Recorded information>
****************

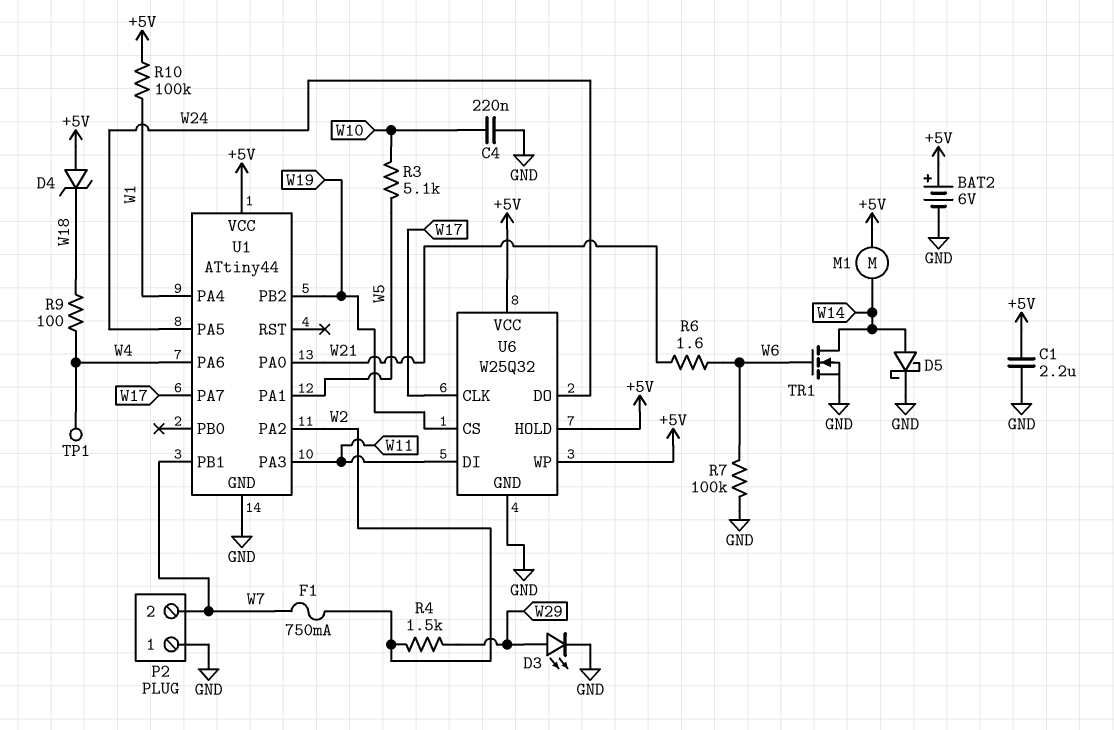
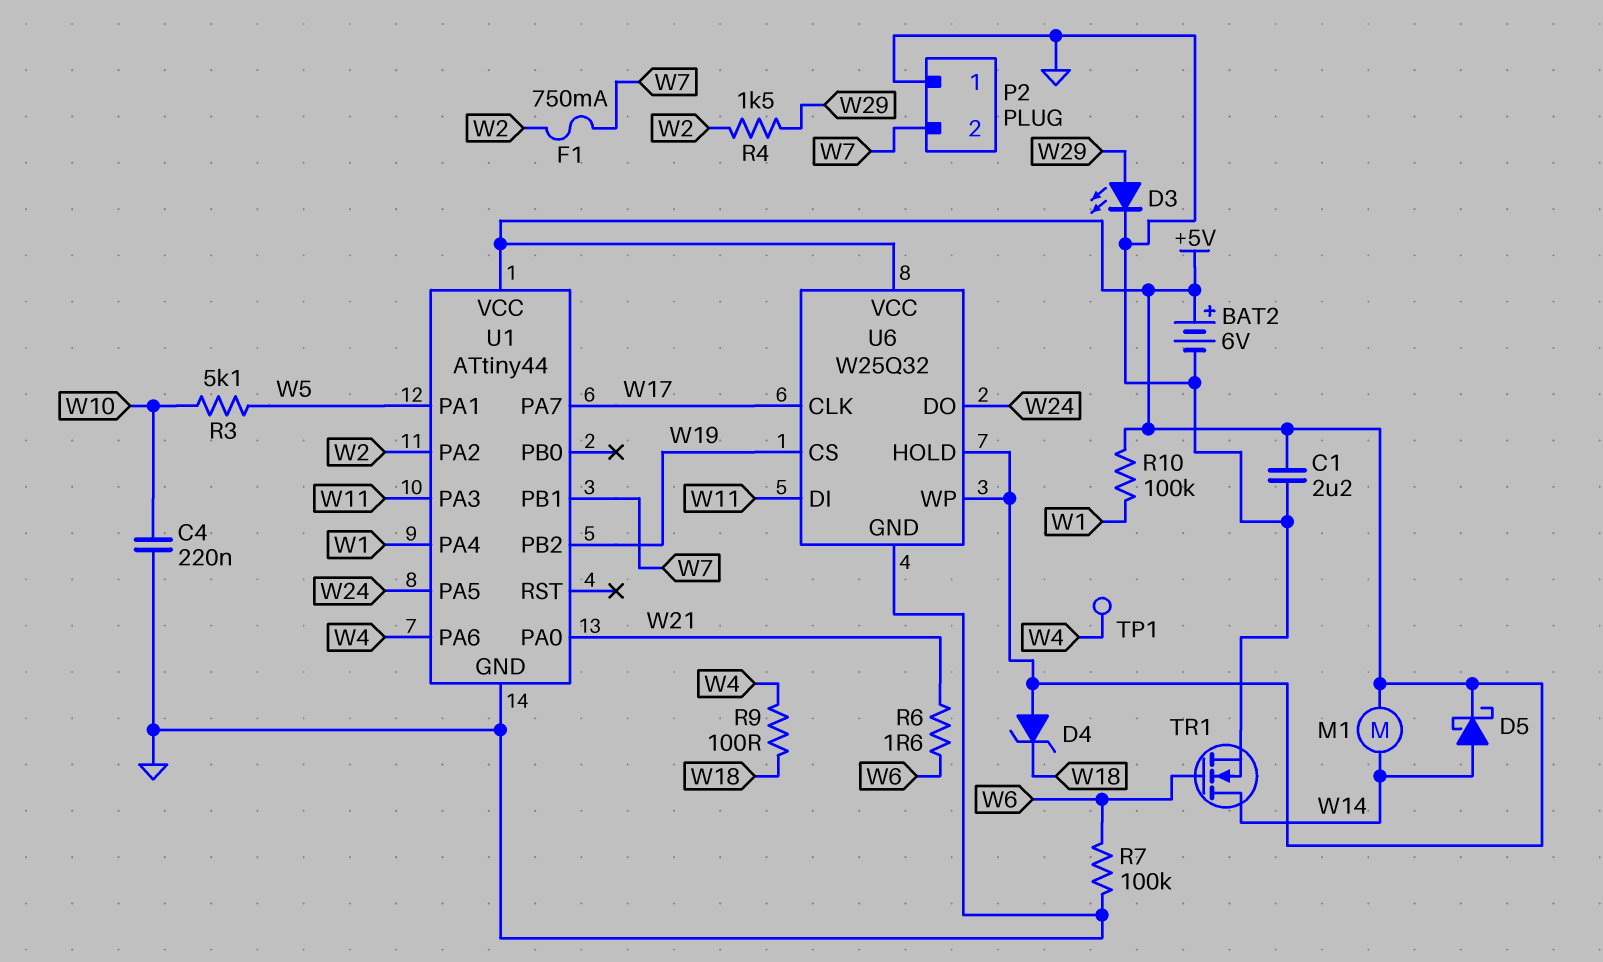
D5: schottky (A W14, K GND) -> schottky (A W14, K +5V)

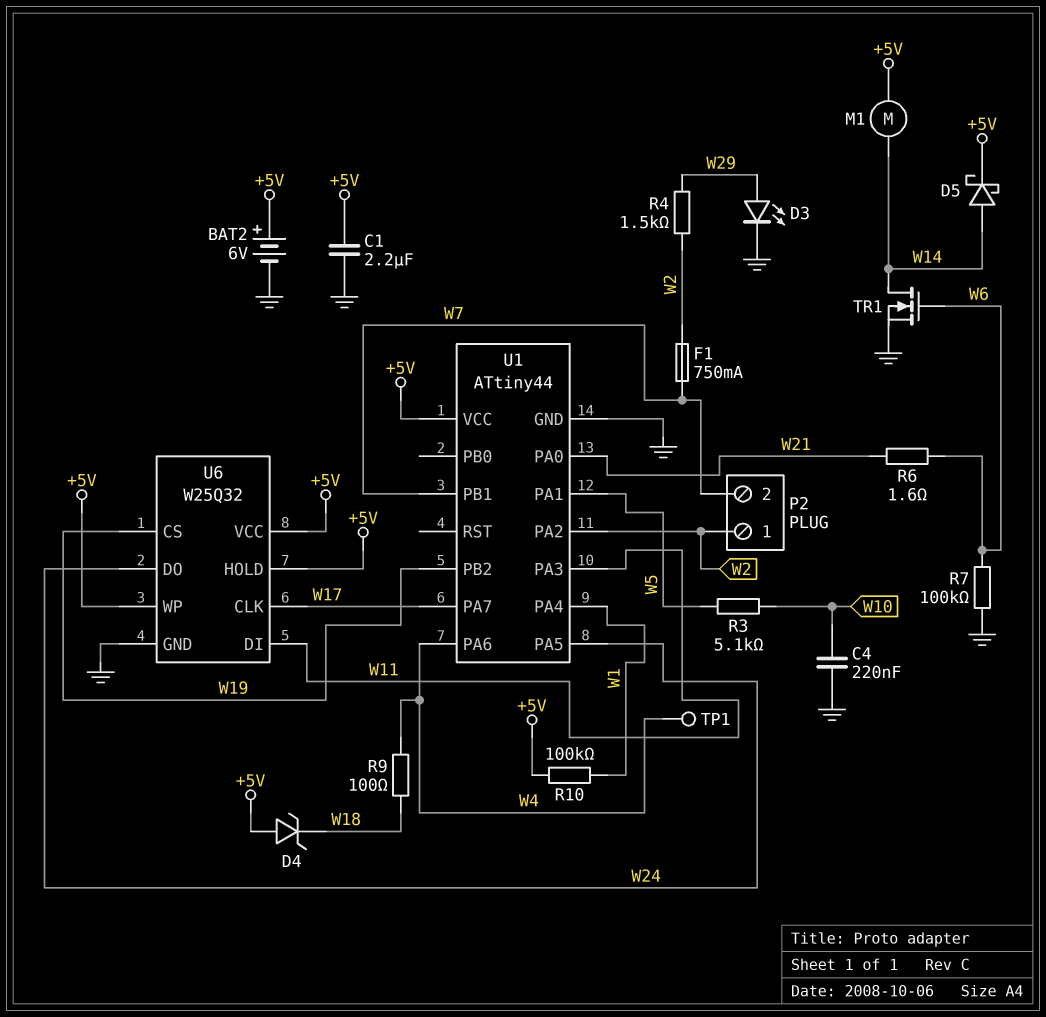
P2 pin 1: GND -> W2

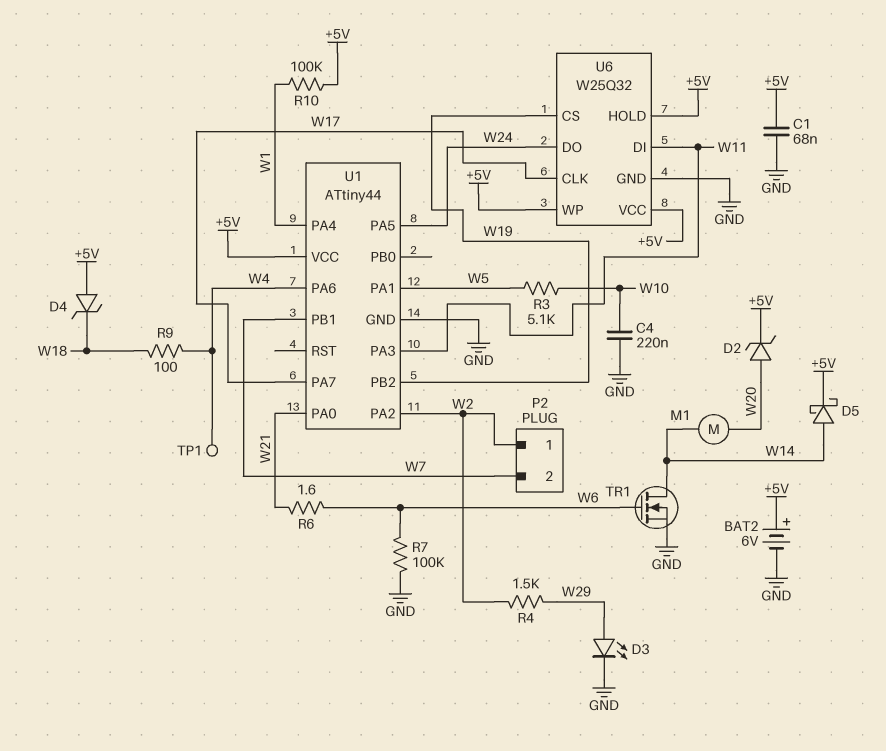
C1: 2.2uF (+5V, GND) -> 68nF (+5V, GND)
D2: none -> zener (A W20, K +5V)
F1: 750mA (W2, W7) -> none
M1: motor (+5V, W14) -> motor (W14, W20)

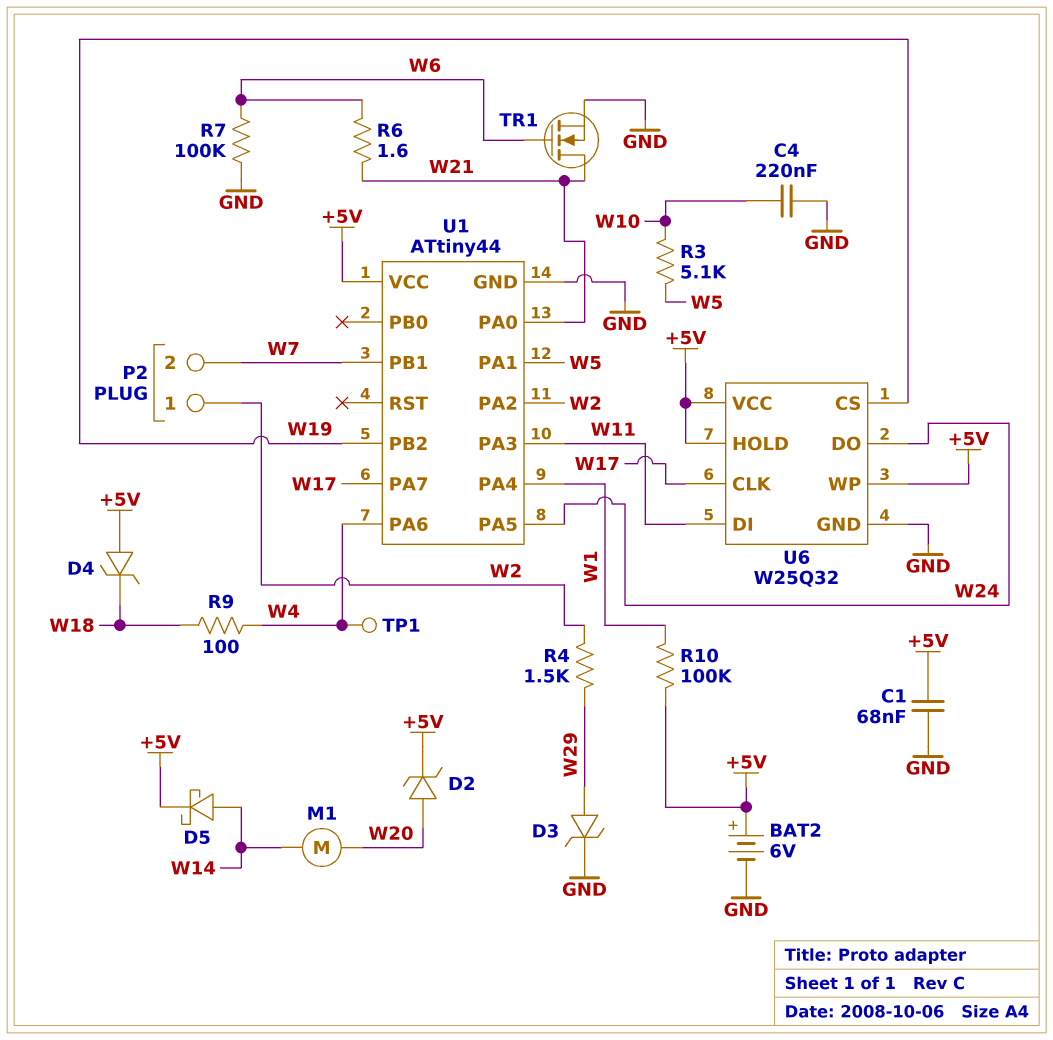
D3: LED (A W29, K GND) -> zener (A W29, K GND)
TR1: NMOS (G W6, D W14, S GND) -> NMOS (G W6, D W21, S GND)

****************

What you need to do> Retype each entry precisely. Skip images entirely.

Your solution>
D5: schottky (A W14, K GND) -> schottky (A W14, K +5V)

P2 pin 1: GND -> W2

C1: 2.2uF (+5V, GND) -> 68nF (+5V, GND)
D2: none -> zener (A W20, K +5V)
F1: 750mA (W2, W7) -> none
M1: motor (+5V, W14) -> motor (W14, W20)

D3: LED (A W29, K GND) -> zener (A W29, K GND)
TR1: NMOS (G W6, D W14, S GND) -> NMOS (G W6, D W21, S GND)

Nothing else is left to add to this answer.